INPUT DATA
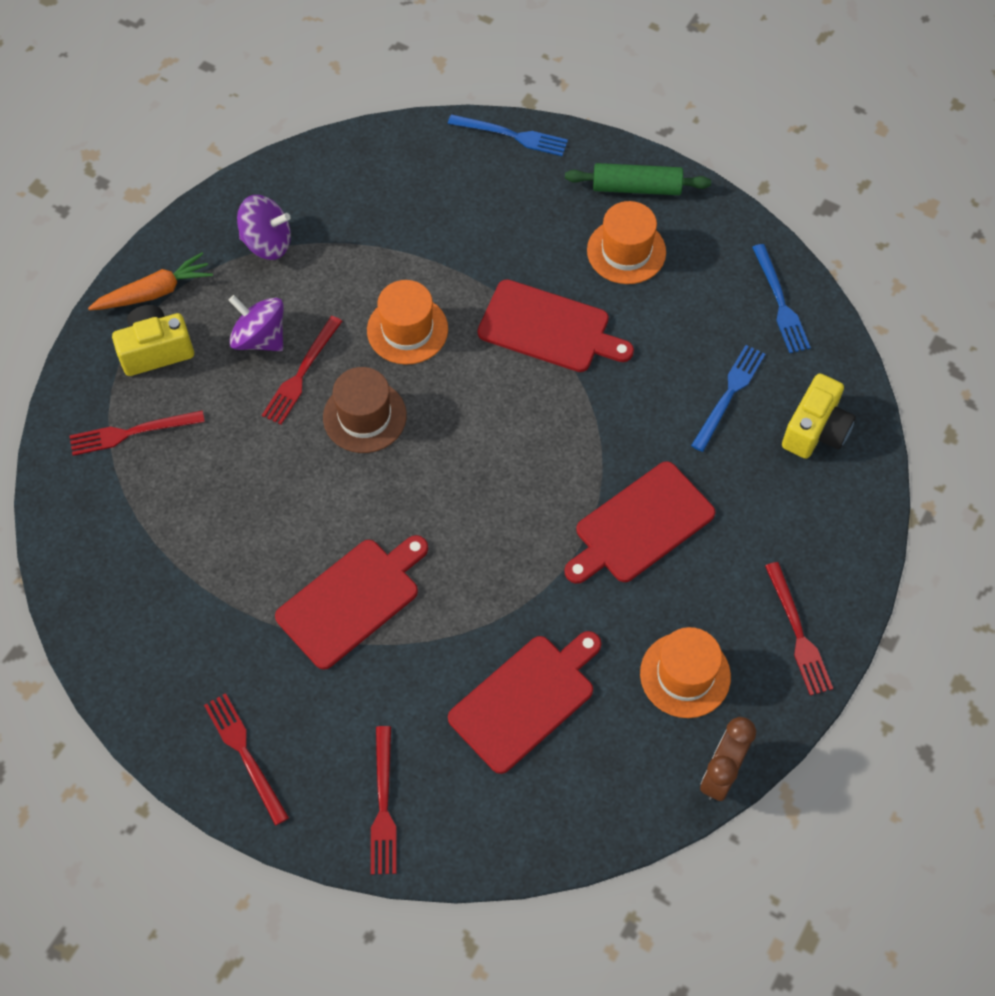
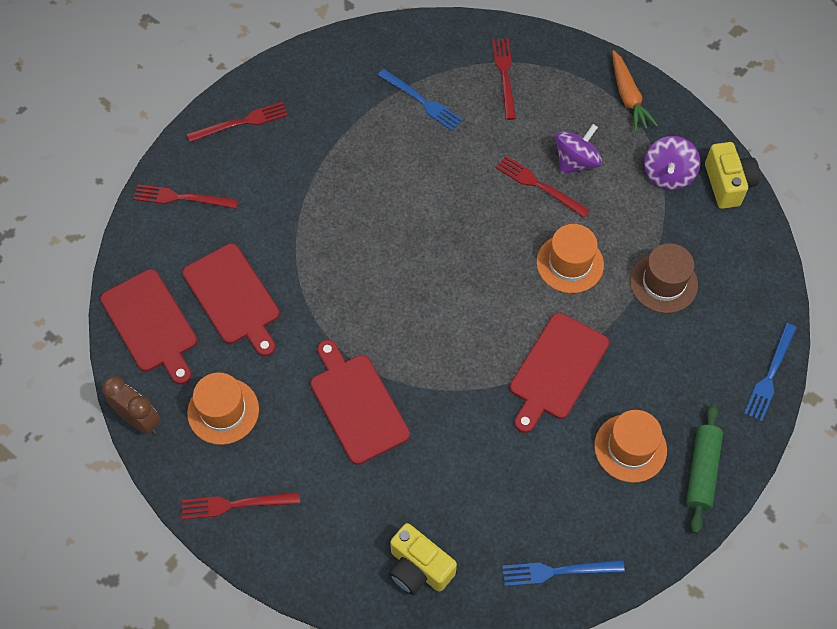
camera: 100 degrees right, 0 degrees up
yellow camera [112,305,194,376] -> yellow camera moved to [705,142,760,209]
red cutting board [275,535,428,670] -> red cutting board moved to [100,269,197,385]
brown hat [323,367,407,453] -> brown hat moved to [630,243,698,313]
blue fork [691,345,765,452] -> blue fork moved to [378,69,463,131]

WHAT TO PRODUCE
From the line holding "yellow camera [112,305,194,376]" to the last line of the records, quote each line exactly and add nothing.

OUTPUT BELOW
yellow camera [112,305,194,376] -> yellow camera moved to [705,142,760,209]
red cutting board [275,535,428,670] -> red cutting board moved to [100,269,197,385]
brown hat [323,367,407,453] -> brown hat moved to [630,243,698,313]
blue fork [691,345,765,452] -> blue fork moved to [378,69,463,131]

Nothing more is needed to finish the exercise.